Stored dataset items -
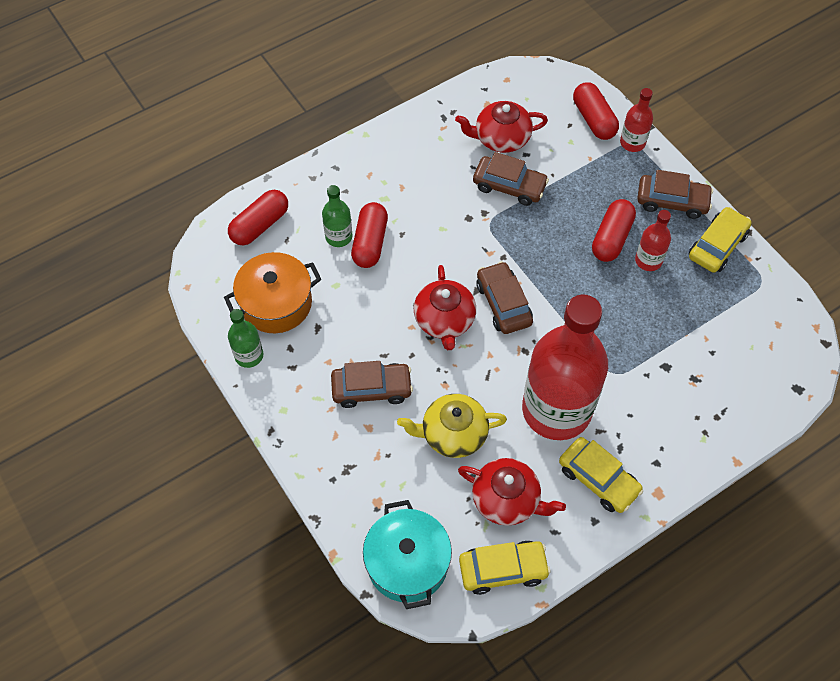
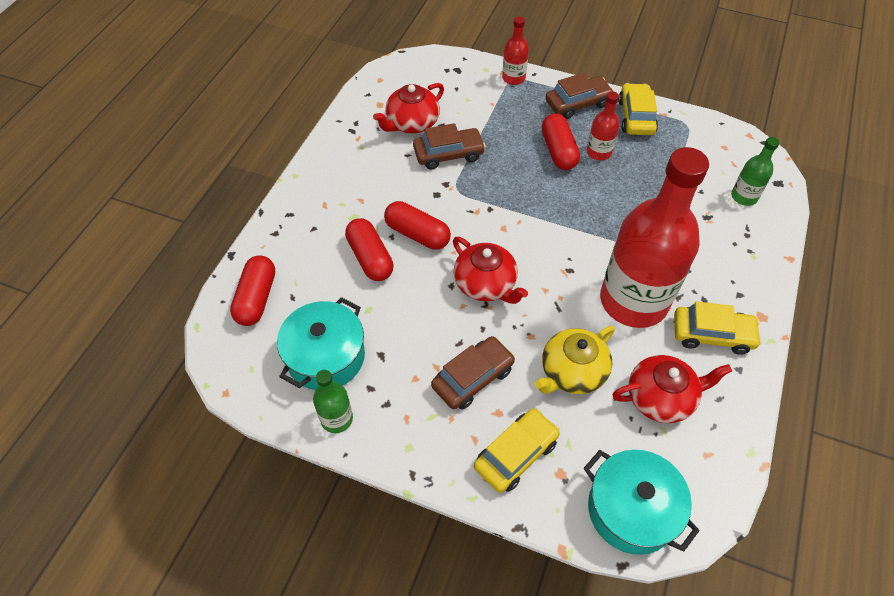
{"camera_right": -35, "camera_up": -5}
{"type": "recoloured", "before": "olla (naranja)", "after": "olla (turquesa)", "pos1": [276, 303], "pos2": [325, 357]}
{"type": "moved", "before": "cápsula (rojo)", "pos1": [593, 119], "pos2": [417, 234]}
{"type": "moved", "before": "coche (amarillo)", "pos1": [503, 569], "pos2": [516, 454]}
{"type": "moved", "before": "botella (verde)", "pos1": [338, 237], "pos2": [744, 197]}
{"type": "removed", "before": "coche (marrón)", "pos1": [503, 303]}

Your objective - Copy every line in the records above that contains the word "coche".

Task result -
{"type": "moved", "before": "coche (amarillo)", "pos1": [503, 569], "pos2": [516, 454]}
{"type": "removed", "before": "coche (marrón)", "pos1": [503, 303]}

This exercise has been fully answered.